● The problem: In the listing below, the lines starting with the line with "camera: 15 degrees left, 20 degrees up" and going on through the line with "purple tree [888,344,983,473]" are to be reproduced exactly, and only those.

--- Records to process ---

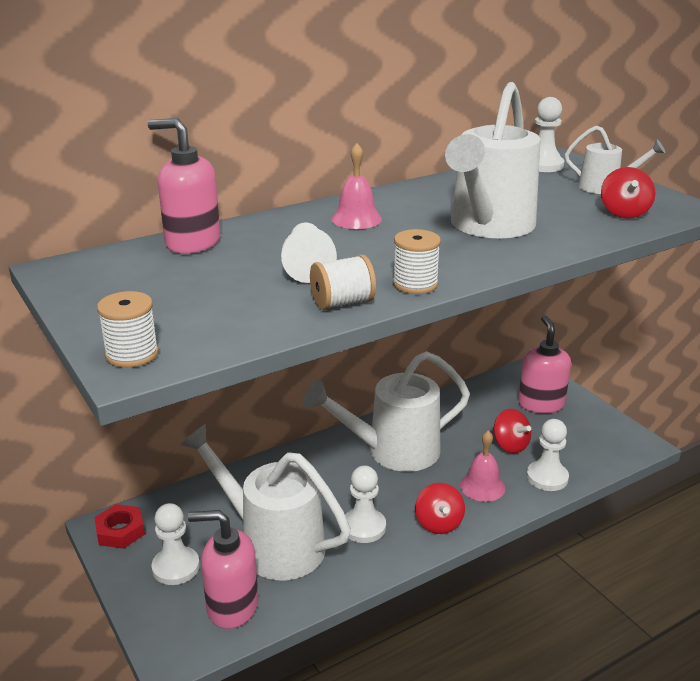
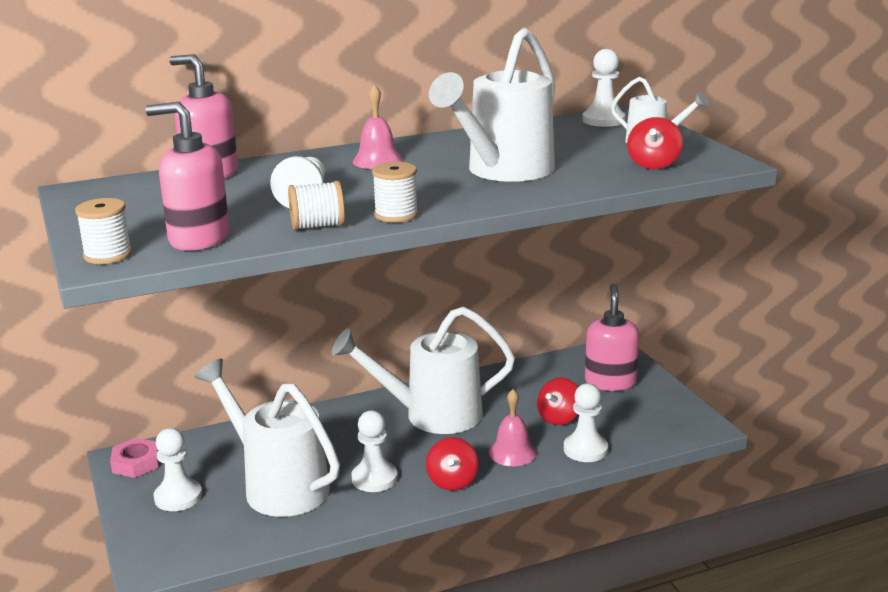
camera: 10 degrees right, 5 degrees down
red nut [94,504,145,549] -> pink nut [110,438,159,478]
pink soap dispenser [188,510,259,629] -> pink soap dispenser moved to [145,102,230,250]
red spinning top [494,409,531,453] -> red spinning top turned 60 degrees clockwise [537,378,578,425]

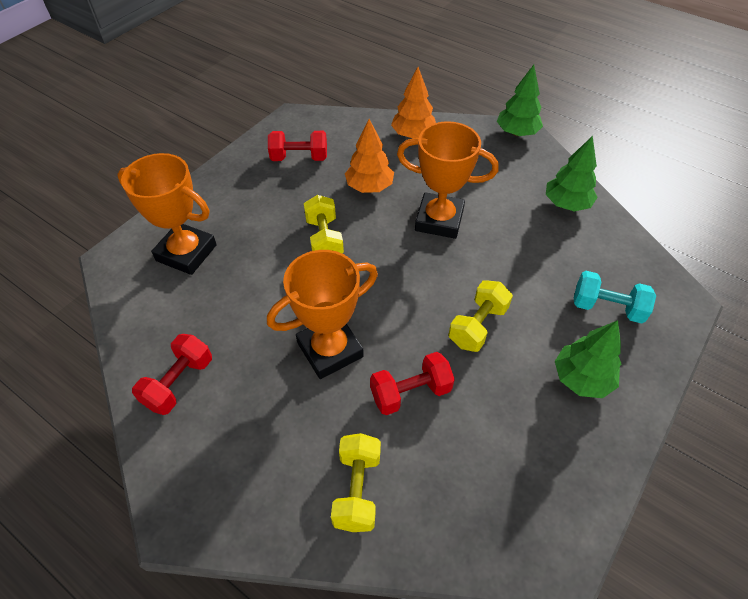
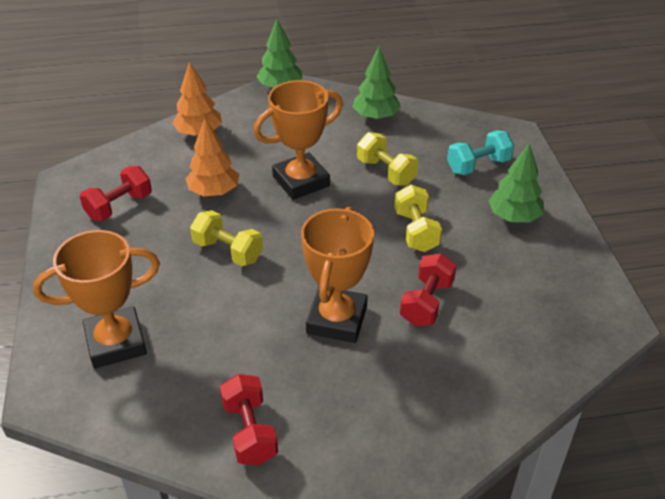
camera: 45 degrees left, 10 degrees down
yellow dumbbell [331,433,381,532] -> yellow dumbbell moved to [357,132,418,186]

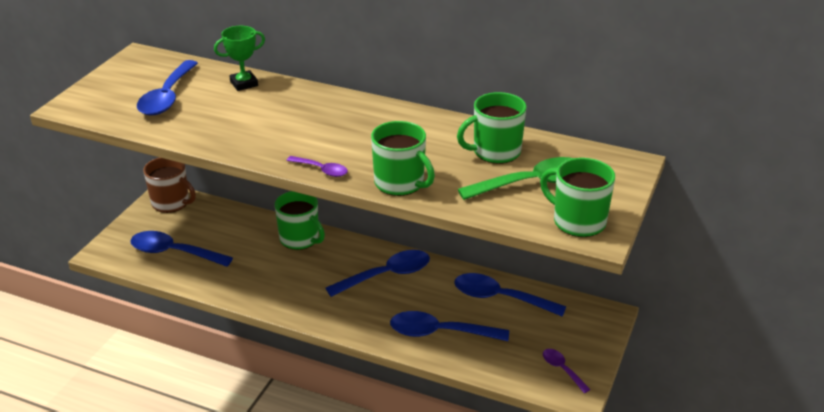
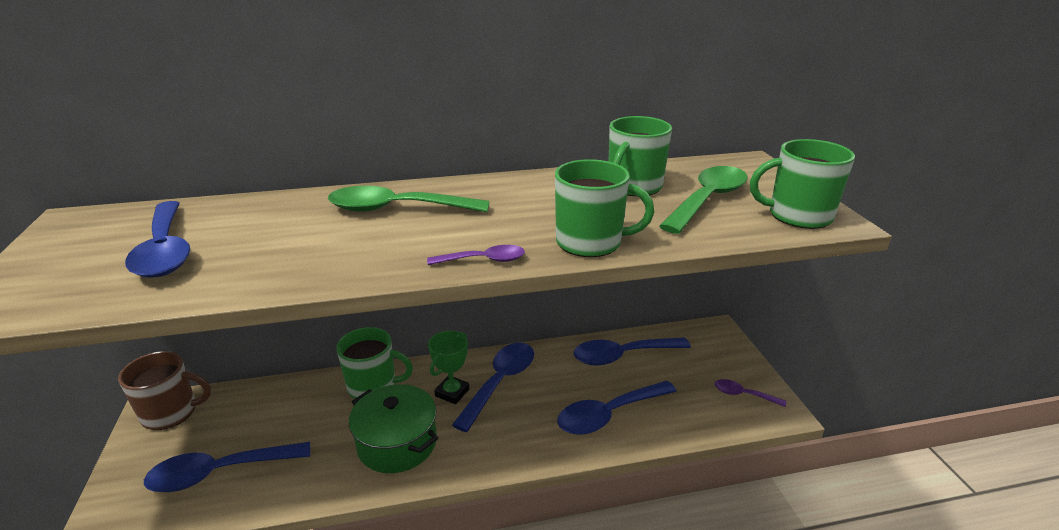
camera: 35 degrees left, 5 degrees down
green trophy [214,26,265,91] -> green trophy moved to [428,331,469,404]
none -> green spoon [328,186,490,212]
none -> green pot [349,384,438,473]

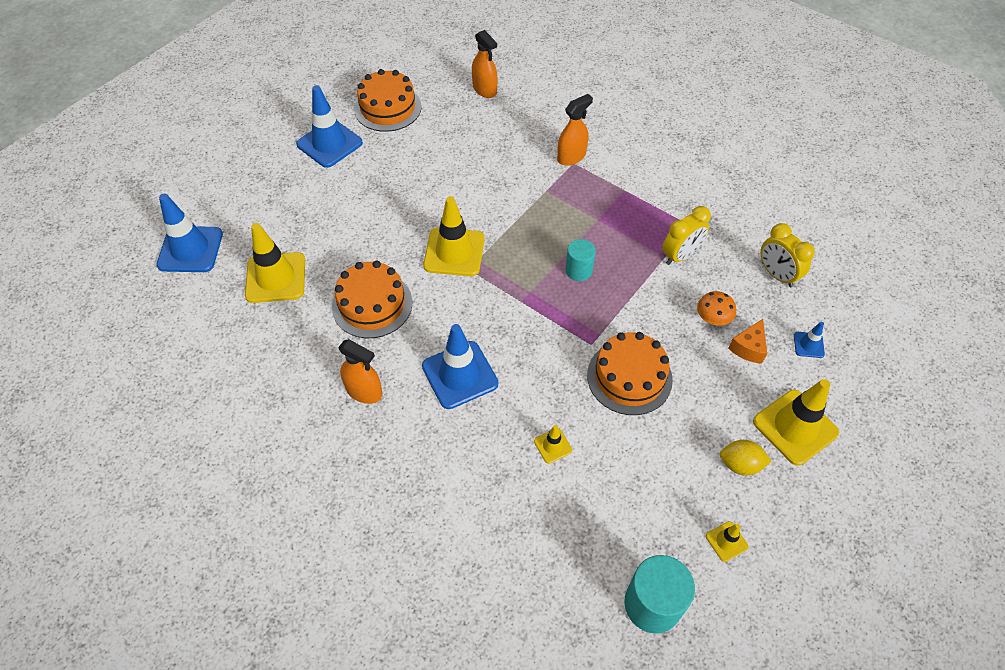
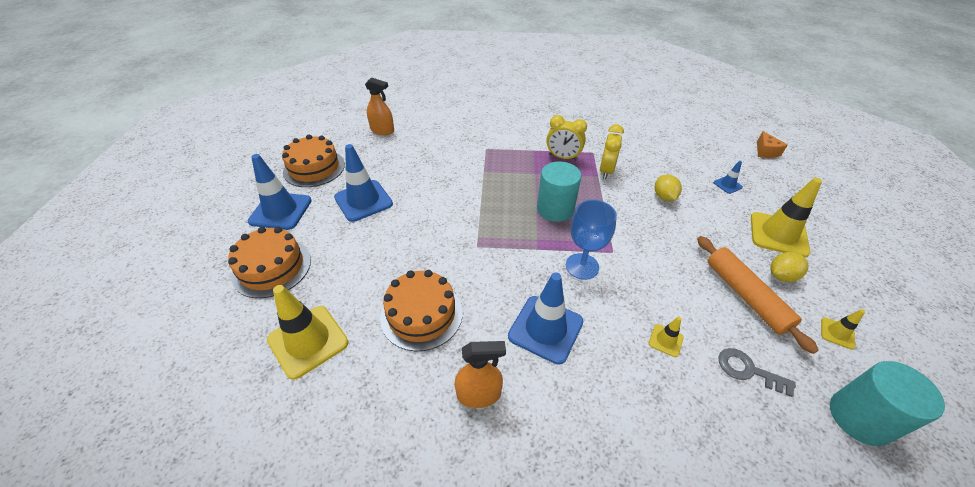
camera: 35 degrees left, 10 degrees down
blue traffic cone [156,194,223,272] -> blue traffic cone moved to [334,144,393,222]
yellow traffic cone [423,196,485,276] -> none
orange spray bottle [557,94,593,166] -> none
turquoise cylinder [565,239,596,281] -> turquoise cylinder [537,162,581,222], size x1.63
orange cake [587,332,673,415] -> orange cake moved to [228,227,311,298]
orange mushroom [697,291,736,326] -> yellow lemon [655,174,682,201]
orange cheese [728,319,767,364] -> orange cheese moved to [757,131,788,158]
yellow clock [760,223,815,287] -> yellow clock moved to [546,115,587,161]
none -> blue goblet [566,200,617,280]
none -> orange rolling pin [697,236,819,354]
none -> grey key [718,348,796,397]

---
--- Records to process ---

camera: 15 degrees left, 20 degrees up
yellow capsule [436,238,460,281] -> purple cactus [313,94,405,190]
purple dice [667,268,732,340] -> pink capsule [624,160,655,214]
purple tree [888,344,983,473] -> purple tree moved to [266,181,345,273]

---

● Solution below:
camera: 15 degrees left, 20 degrees up
yellow capsule [436,238,460,281] -> purple cactus [313,94,405,190]
purple dice [667,268,732,340] -> pink capsule [624,160,655,214]
purple tree [888,344,983,473] -> purple tree moved to [266,181,345,273]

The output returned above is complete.